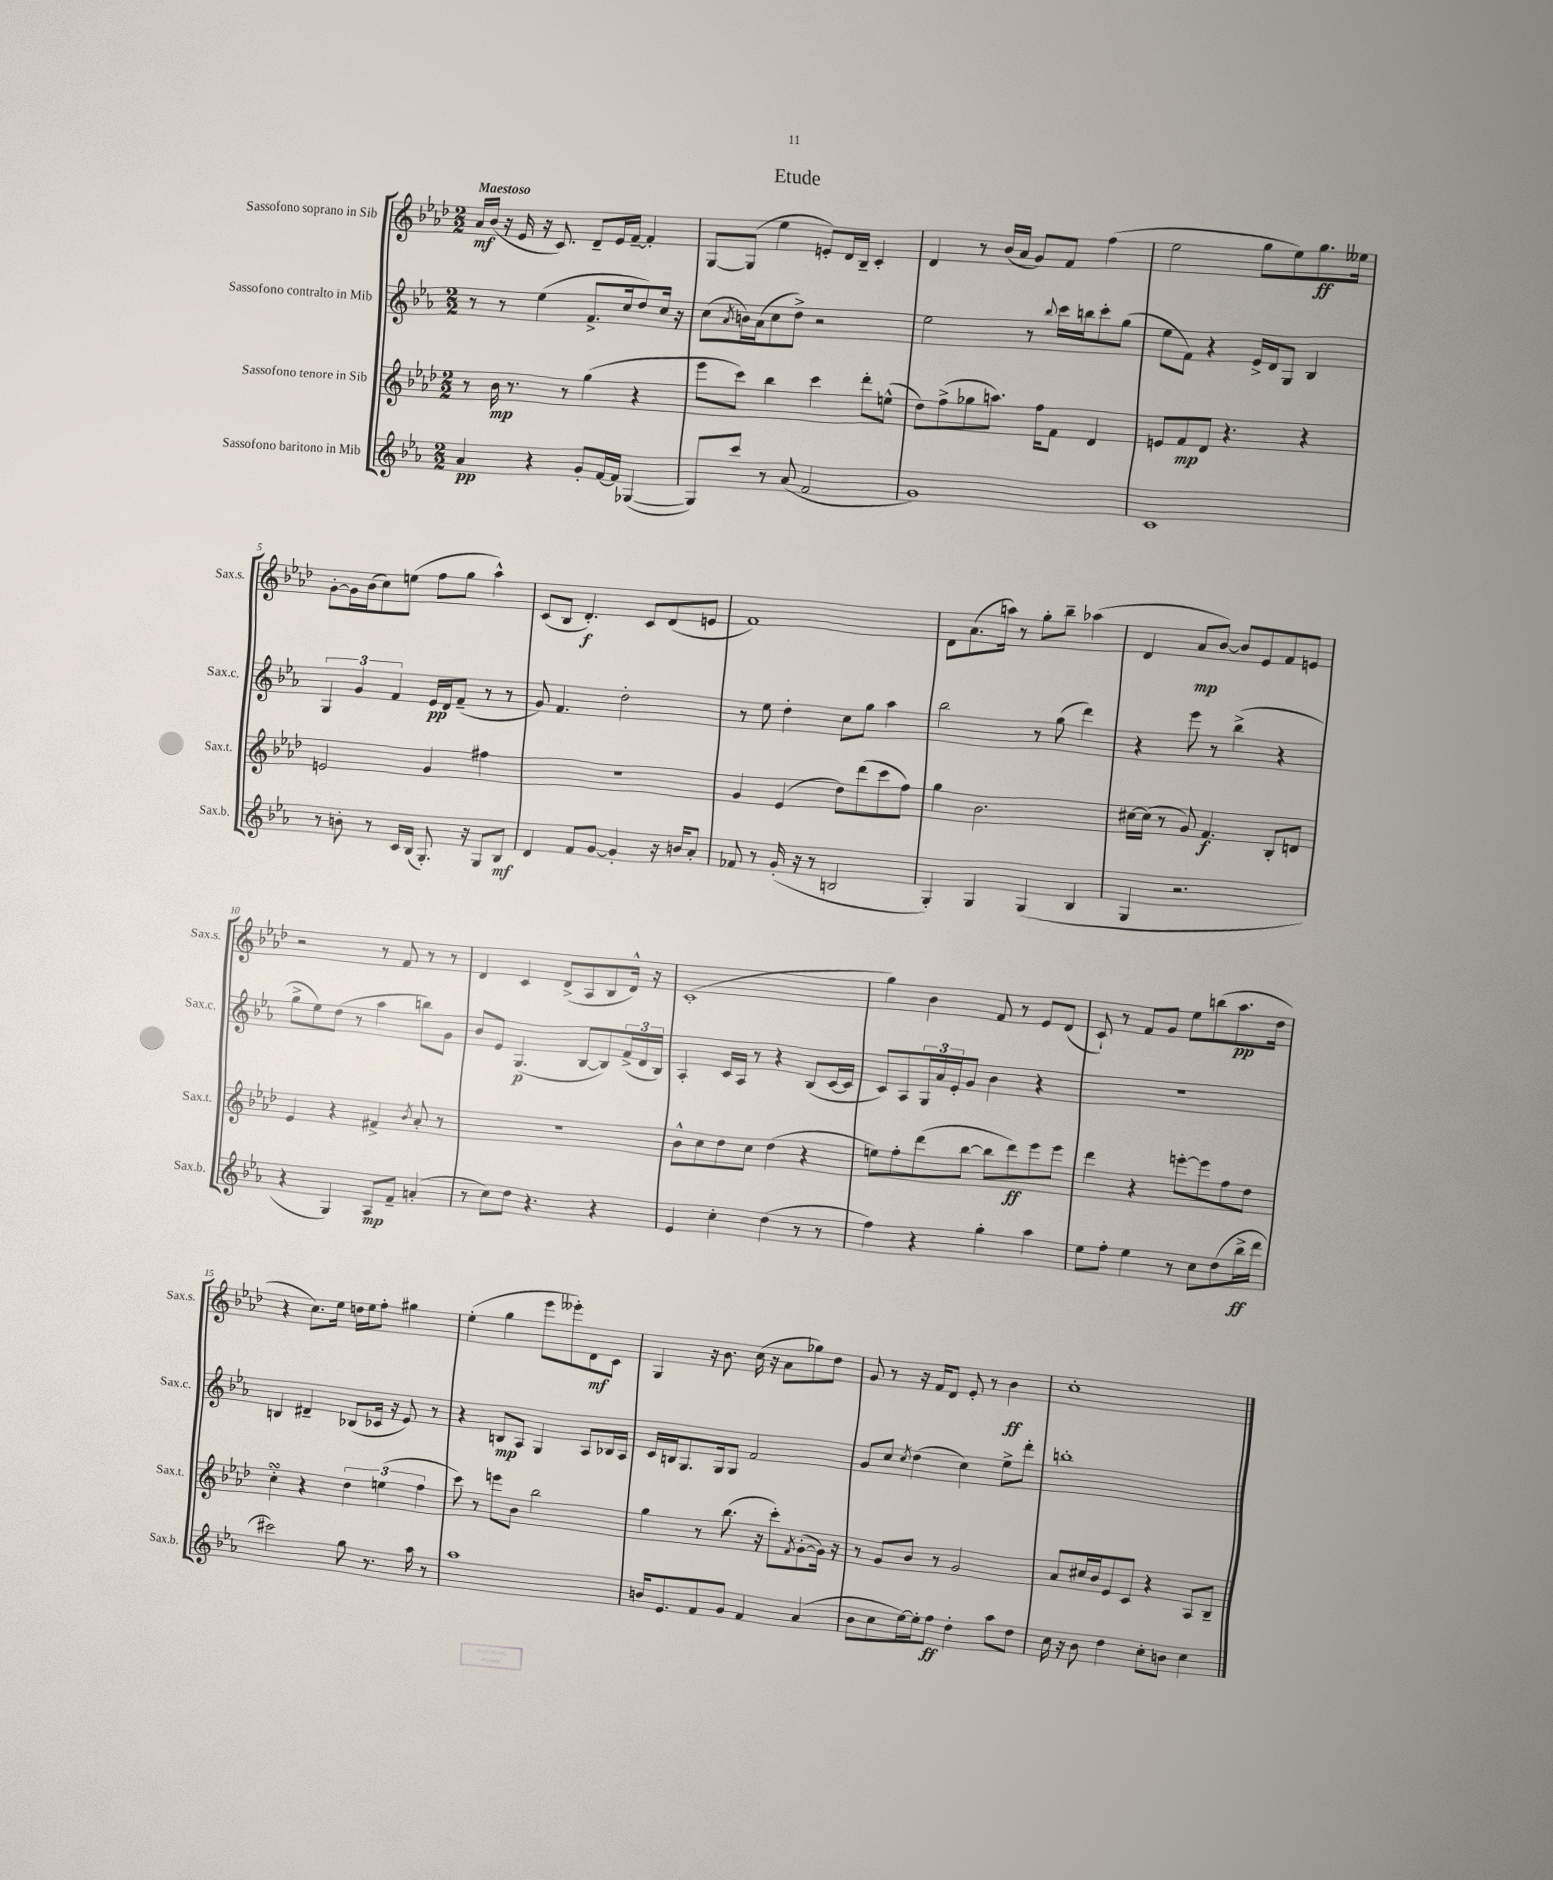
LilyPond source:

\header { title = "Etude" }
<<
\new StaffGroup <<
\new Staff = "s0" \with { instrumentName = "Sassofono soprano in Sib" shortInstrumentName = "Sax.s." } {
    \clef treble \key aes \major \numericTimeSignature \time 2/2 \tempo "Maestoso"
    aes'16\mf bes'16( r16 ees'16 r16 c'8.) des'8-- ees'16 f'16~-- f'4-. |
    g8~ g8( ees''4 e'8-.) des'16 bes16-- c'4-. |
    des'4 r8 bes'16( aes'16 g'8) f'8 f''4( |
    ees''2 g''8 ees''8) g''8.\ff eeses''16 |
    g'8~-. g'16 bes'16( c''8) e''8( f''8 g''8 aes''4-^) |
    c'8( bes8 des'4.-.\f) c'8 des'8( e'8 |
    f'1) |
    des'8 aes'8.( a''16) r8 g''8-. bes''8-- aes''4( |
    des'4 aes'8\mp bes'8~) bes'8 ees'8 f'8 e'8 |
    r2 r8 f'8 r8 r8 |
    des'4 c'4 des'8->( aes8 bes8 des'16-^) r16 |
    c'1-.( |
    g''4) bes'4 f'8 r8 ees'8 des'8( |
    c'8-!) r8 f'8 g'8 ees''8 b''8( aes''8.\pp des''16 |
    r4 c''8.) ees''16 d''16 ees''16 f''8-. gis''4 |
    ees''4-.( g''4 ees'''8 eeses'''8-.) des'8\mf c'8 |
    g4 r16 bes'8. c''16( r16 aes'8 ges''8) des''8 |
    g'8 r8 r16 f'16 des'8 ees'8-. r8 bes'4\ff |
    c''1-. \bar "|." |
}
\new Staff = "s1" \with { instrumentName = "Sassofono contralto in Mib" shortInstrumentName = "Sax.c." } {
    \clef treble \key ees \major \numericTimeSignature \time 2/2
    r8 r8 ees''4( f'8.-> c''16 d''8) c''16 r16 |
    c''8( \acciaccatura { aes'8 } b'16) aes'16( c''8 d''8->) r2 |
    ees''2 r8 \appoggiatura { bes''8 } c'''16 b''16 c'''8-. g''8( |
    ees''8 f'8) r4 ees'16-> d'16 g8 bes4 |
    \tuplet 3/2 { g4 g'4 f'4 } ees'16\pp d'16 f'8--( r8 r8 |
    g'8) f'4. d''2-. |
    r8 ees''8 d''4-. c''8 g''8 aes''4 |
    bes''2 r8 g''8( d'''4) |
    r4 ees'''8 r8 bes''4->( r4 |
    g''8-> ees''8) d''8( r8 aes''4 b''8) g'8 |
    bes'8 ees'8 g4.\p( bes8~ bes8) \tuplet 3/2 { f'16->( d'16 bes16) } |
    aes4-. c'16 aes16 r8 r4 bes8( c'16~ c'16 |
    c'8) aes8 \tuplet 3/2 { g16 aes'16 ees'16-. } g'8 bes'4 r4 |
    r1 |
    b4 dis'4-- bes8( ces'16 r16 ees'8) r8 |
    r4 b8\mp aes8 g4 aes8 bes16 aes16 |
    c'16 b16 g8. g16 g8 f'2 |
    g'8 c''8 \acciaccatura { c''8 } d''4( c''4) ees''8-> d'''8-. |
    b''1-. \bar "|." |
}
\new Staff = "s2" \with { instrumentName = "Sassofono tenore in Sib" shortInstrumentName = "Sax.t." } {
    \clef treble \key aes \major \numericTimeSignature \time 2/2
    r8 bes'16\mp r8. r8 g''4( r4 |
    ees'''8 c'''8) bes''4 c'''4 des'''8-. e''8-^( |
    des''8) f''8->( ges''8 a''8.) f''16 f'8 des'4 |
    e'8 f'8\mp des'8 r4. r4 |
    e'2 g'4 fis''4 |
    R1 |
    g'4 ees'4( des''8) des'''8( c'''8 f''8) |
    g''4 bes'2. |
    cis''16~ cis''16( r8 g'8) f'4.\f bes8-. d'8 |
    ees'4 r4 fis'4-> \acciaccatura { bes'8 } aes'8-. r8 |
    r1 |
    bes'8-^ c''8 des''8 c''8 des''4( r4 |
    e''8) f''8-. des'''8( bes''8~ bes''8 des'''8\ff) ees'''8 ees'''8 |
    des'''4 r4 e'''8~-. e'''8 f''8 des''8 |
    c''4-.\turn r4 \tuplet 3/2 { des''4 e''4( f''4 } |
    c'''8) r8 e'''8 bes'8 bes''2 |
    g''4 r8 bes''8.( r16 c'''8-.) \acciaccatura { f'8 } g'8~-.( g'16) r16 |
    r8 g'8 bes'8 r8 g'2 |
    aes'8 cis''16 bes'16 ees'8 c'8 r4 aes8 bes8-- \bar "|." |
}
\new Staff = "s3" \with { instrumentName = "Sassofono baritono in Mib" shortInstrumentName = "Sax.b." } {
    \clef treble \key ees \major \numericTimeSignature \time 2/2
    aes'4\pp r4 g'8-. f'16~ f'16 ges4~( |
    ges8) c'''8 r8 aes'8( f'2 |
    g'1) |
    c'1 |
    r8 b'8-. r8 c'16 bes16( g8.-.) r16 g8 bes8\mf |
    d'4 f'8 g'8~ g'4-. r16 b'16 aes'8-. |
    fes'8 r8 g'16-.( r16 r8 b2 |
    g4-.) g4 g4( bes4 |
    g4 r2. |
    r4 g4) aes8\mp f'8-- a'4-.( |
    r8 c''8) d''8 r4. r4 |
    ees'4 c''4-. d''4( r8 r8 |
    f''4) r4 g''4-. aes''4 |
    ees''8 f''8-. ees''4 r8 c''8 d''8( bes''16->\ff d'''16 |
    cis'''2) g''8 r8. aes''16 r8 |
    aes''1 |
    b'16 ees'8. f'8 g'8 f'4 aes'4( |
    bes'8 c''8 ees''16~) ees''16-. f''8\ff d''4-. aes''8 d''8 |
    c''16 r16 bes'8 d''4 c''8-. b'8 c''4 \bar "|." |
}
>>
>>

•••••

What the exercise asks: Pull out each line in the items above that contains the string "shortInstrumentName".

Task result:
\new Staff = "s0" \with { instrumentName = "Sassofono soprano in Sib" shortInstrumentName = "Sax.s." } {
\new Staff = "s1" \with { instrumentName = "Sassofono contralto in Mib" shortInstrumentName = "Sax.c." } {
\new Staff = "s2" \with { instrumentName = "Sassofono tenore in Sib" shortInstrumentName = "Sax.t." } {
\new Staff = "s3" \with { instrumentName = "Sassofono baritono in Mib" shortInstrumentName = "Sax.b." } {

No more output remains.